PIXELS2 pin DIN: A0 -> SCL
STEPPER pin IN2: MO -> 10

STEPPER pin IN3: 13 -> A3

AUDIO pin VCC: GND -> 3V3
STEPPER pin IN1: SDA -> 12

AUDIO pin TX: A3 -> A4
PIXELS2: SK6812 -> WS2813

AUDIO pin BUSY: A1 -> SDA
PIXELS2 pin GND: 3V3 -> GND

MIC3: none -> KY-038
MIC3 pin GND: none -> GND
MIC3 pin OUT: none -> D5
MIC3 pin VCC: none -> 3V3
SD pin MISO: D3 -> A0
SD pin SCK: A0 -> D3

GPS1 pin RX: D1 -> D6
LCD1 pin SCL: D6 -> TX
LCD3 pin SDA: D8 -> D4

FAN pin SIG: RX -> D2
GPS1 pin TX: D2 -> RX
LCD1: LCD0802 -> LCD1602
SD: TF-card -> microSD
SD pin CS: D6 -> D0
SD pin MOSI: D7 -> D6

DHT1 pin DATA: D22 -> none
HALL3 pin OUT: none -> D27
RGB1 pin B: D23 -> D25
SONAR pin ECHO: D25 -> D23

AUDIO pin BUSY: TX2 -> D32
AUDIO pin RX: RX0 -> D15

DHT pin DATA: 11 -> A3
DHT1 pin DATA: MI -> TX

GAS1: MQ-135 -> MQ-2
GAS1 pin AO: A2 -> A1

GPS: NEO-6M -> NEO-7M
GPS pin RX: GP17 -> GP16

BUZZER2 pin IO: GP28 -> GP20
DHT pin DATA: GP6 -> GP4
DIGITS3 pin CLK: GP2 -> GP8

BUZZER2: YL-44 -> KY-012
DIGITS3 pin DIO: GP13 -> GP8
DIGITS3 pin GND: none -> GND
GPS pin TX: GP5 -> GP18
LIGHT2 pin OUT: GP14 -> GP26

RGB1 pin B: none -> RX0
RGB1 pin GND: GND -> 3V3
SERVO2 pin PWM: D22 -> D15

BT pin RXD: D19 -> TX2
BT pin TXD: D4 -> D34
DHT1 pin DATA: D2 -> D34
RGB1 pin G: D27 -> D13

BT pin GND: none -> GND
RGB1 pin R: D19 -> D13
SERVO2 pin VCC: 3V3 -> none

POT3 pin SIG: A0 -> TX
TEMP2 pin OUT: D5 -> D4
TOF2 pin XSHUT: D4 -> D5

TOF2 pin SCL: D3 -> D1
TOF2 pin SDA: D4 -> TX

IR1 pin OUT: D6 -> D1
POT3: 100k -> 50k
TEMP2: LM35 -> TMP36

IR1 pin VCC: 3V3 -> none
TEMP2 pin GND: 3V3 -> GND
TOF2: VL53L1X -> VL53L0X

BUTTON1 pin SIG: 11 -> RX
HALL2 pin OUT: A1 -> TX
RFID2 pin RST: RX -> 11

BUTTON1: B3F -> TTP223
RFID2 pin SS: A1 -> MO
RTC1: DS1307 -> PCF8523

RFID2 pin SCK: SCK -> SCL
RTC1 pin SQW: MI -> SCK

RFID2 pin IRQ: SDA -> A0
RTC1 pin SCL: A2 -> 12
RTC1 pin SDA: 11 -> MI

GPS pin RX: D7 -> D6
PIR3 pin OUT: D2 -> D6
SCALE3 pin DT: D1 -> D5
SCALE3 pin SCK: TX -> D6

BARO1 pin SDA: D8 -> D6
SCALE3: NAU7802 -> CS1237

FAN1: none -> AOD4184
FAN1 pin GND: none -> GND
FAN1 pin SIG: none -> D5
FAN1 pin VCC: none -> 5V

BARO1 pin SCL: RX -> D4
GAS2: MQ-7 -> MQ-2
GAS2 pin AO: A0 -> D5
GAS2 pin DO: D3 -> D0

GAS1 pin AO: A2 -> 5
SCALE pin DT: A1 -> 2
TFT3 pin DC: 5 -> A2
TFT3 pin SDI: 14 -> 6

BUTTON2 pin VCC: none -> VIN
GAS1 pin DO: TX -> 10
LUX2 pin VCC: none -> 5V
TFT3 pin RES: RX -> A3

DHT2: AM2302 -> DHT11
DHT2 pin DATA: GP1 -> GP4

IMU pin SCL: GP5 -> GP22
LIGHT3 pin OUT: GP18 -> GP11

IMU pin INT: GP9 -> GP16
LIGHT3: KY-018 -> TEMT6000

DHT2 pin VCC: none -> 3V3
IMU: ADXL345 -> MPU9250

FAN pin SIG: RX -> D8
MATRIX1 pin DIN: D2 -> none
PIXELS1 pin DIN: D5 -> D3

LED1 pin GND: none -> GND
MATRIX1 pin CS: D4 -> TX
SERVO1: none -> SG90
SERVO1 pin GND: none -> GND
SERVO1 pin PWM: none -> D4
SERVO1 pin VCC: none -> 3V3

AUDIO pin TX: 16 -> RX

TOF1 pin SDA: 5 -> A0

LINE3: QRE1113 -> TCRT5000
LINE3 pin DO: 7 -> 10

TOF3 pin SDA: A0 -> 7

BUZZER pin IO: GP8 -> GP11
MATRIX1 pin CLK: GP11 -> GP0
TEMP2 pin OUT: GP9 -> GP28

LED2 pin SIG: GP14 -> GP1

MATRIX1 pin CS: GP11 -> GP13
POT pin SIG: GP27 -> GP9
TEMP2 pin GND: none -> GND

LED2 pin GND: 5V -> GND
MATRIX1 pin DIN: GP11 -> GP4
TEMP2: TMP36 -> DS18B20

-=-=-=-=-

## REQUIREMENT
Look back at the data above. Transcribe exactly the lines starting at the line that contains "DHT pin DATA: GP6 -> GP4" and ending at the line that contains "IMU pin SCL: GP5 -> GP22".

## RESPONSE
DHT pin DATA: GP6 -> GP4
DIGITS3 pin CLK: GP2 -> GP8

BUZZER2: YL-44 -> KY-012
DIGITS3 pin DIO: GP13 -> GP8
DIGITS3 pin GND: none -> GND
GPS pin TX: GP5 -> GP18
LIGHT2 pin OUT: GP14 -> GP26

RGB1 pin B: none -> RX0
RGB1 pin GND: GND -> 3V3
SERVO2 pin PWM: D22 -> D15

BT pin RXD: D19 -> TX2
BT pin TXD: D4 -> D34
DHT1 pin DATA: D2 -> D34
RGB1 pin G: D27 -> D13

BT pin GND: none -> GND
RGB1 pin R: D19 -> D13
SERVO2 pin VCC: 3V3 -> none

POT3 pin SIG: A0 -> TX
TEMP2 pin OUT: D5 -> D4
TOF2 pin XSHUT: D4 -> D5

TOF2 pin SCL: D3 -> D1
TOF2 pin SDA: D4 -> TX

IR1 pin OUT: D6 -> D1
POT3: 100k -> 50k
TEMP2: LM35 -> TMP36

IR1 pin VCC: 3V3 -> none
TEMP2 pin GND: 3V3 -> GND
TOF2: VL53L1X -> VL53L0X

BUTTON1 pin SIG: 11 -> RX
HALL2 pin OUT: A1 -> TX
RFID2 pin RST: RX -> 11

BUTTON1: B3F -> TTP223
RFID2 pin SS: A1 -> MO
RTC1: DS1307 -> PCF8523

RFID2 pin SCK: SCK -> SCL
RTC1 pin SQW: MI -> SCK

RFID2 pin IRQ: SDA -> A0
RTC1 pin SCL: A2 -> 12
RTC1 pin SDA: 11 -> MI

GPS pin RX: D7 -> D6
PIR3 pin OUT: D2 -> D6
SCALE3 pin DT: D1 -> D5
SCALE3 pin SCK: TX -> D6

BARO1 pin SDA: D8 -> D6
SCALE3: NAU7802 -> CS1237

FAN1: none -> AOD4184
FAN1 pin GND: none -> GND
FAN1 pin SIG: none -> D5
FAN1 pin VCC: none -> 5V

BARO1 pin SCL: RX -> D4
GAS2: MQ-7 -> MQ-2
GAS2 pin AO: A0 -> D5
GAS2 pin DO: D3 -> D0

GAS1 pin AO: A2 -> 5
SCALE pin DT: A1 -> 2
TFT3 pin DC: 5 -> A2
TFT3 pin SDI: 14 -> 6

BUTTON2 pin VCC: none -> VIN
GAS1 pin DO: TX -> 10
LUX2 pin VCC: none -> 5V
TFT3 pin RES: RX -> A3

DHT2: AM2302 -> DHT11
DHT2 pin DATA: GP1 -> GP4

IMU pin SCL: GP5 -> GP22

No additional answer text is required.